Work order :: Extract all lines that hold "schottky" from the records below.

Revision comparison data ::
Content starts
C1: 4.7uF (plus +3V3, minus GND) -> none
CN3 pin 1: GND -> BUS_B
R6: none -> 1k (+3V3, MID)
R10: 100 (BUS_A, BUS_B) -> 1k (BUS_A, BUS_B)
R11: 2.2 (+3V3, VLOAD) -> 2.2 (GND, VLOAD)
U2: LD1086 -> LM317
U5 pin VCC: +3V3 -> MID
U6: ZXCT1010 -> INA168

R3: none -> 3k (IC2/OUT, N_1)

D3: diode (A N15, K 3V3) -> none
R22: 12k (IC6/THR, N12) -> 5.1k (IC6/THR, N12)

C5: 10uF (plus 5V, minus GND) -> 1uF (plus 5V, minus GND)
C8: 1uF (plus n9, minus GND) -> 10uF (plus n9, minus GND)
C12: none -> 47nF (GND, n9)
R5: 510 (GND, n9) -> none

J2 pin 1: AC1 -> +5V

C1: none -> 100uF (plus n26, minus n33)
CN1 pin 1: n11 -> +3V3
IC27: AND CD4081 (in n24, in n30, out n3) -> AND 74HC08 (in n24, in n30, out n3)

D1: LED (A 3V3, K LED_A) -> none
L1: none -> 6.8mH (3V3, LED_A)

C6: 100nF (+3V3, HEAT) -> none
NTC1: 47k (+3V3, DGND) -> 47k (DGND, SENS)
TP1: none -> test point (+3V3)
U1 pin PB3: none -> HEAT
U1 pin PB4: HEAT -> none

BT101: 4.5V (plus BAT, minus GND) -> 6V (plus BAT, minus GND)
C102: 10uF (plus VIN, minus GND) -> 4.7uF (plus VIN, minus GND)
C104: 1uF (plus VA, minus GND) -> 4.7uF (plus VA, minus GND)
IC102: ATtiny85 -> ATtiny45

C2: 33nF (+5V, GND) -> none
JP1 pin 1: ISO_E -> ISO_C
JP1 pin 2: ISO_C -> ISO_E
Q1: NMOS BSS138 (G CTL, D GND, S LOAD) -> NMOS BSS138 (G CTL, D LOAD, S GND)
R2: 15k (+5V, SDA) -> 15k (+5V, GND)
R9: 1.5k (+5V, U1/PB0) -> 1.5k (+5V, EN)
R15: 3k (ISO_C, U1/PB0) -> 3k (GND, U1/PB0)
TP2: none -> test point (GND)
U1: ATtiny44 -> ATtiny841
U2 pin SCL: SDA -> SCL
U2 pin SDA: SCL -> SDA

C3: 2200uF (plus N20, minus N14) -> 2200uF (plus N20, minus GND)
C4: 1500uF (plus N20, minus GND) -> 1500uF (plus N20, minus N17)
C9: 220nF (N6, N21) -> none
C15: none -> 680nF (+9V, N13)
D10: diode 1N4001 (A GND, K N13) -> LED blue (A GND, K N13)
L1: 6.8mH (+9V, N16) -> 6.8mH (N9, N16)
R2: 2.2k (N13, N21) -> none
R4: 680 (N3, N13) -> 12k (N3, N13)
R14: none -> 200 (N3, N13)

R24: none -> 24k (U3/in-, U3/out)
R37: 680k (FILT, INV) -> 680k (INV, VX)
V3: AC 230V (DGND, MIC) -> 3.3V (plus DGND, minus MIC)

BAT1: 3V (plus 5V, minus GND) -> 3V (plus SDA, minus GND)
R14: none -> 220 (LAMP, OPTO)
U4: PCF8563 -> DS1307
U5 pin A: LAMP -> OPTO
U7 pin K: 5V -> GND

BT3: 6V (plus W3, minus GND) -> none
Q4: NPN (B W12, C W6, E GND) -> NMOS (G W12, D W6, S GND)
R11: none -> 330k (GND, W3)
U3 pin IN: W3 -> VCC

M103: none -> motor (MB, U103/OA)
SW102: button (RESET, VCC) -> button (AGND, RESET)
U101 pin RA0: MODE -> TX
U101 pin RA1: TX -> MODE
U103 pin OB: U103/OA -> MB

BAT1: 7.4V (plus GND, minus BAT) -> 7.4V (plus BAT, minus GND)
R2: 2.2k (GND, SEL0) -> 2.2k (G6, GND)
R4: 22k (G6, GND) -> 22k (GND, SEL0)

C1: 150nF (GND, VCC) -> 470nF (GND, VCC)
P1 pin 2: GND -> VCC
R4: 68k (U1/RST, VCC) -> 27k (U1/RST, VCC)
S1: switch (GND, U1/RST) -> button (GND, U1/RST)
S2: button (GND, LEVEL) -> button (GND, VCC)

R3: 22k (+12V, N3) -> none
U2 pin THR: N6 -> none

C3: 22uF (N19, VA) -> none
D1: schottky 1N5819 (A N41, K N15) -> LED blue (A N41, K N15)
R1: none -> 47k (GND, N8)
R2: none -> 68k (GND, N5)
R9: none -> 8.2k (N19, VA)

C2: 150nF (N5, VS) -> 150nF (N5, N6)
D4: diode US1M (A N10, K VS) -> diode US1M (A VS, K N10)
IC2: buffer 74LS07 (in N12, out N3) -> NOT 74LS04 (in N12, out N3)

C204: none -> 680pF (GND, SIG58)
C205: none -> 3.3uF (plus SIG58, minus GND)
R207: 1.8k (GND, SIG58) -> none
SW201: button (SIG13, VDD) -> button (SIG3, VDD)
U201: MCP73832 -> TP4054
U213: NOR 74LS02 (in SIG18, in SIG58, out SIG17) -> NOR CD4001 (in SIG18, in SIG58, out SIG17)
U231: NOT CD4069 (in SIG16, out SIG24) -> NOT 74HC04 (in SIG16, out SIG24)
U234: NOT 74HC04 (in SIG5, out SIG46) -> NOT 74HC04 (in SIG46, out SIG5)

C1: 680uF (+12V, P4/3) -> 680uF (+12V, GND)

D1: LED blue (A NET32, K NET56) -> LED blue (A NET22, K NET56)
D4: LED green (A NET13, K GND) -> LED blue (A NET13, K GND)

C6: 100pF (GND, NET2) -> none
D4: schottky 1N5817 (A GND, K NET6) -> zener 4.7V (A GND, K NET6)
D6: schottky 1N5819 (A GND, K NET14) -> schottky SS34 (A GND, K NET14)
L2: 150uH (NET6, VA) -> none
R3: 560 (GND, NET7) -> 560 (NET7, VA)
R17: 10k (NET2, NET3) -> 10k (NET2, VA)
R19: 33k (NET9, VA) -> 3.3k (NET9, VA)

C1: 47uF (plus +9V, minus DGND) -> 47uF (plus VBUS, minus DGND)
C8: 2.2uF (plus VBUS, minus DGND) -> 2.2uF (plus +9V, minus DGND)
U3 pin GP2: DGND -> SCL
Content ends
Response to the exercise ::
D1: schottky 1N5819 (A N41, K N15) -> LED blue (A N41, K N15)
D4: schottky 1N5817 (A GND, K NET6) -> zener 4.7V (A GND, K NET6)
D6: schottky 1N5819 (A GND, K NET14) -> schottky SS34 (A GND, K NET14)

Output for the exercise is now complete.